▸ **INSTRUCTION**:
State the number of lines in the following data that include the word "blue", with no other text.

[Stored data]
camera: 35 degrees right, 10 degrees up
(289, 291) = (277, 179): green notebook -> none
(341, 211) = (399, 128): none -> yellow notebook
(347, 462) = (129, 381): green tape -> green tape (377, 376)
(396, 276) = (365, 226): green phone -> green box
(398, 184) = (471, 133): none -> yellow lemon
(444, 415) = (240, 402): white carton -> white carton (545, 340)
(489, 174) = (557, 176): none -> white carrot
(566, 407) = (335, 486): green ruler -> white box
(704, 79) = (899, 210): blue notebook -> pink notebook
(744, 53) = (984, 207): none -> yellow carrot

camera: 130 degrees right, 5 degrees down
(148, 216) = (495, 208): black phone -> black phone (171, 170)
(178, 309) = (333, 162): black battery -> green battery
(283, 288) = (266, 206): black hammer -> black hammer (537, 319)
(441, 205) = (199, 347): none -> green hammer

---

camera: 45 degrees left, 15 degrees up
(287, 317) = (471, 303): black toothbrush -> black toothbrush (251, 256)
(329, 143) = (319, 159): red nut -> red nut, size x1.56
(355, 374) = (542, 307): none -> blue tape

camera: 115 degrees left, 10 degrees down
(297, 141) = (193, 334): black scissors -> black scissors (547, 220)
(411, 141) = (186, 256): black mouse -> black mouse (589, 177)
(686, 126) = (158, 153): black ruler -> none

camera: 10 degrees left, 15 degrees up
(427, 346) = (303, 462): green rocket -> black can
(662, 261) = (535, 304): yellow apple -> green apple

▸ **FINAL ANSWER**:
2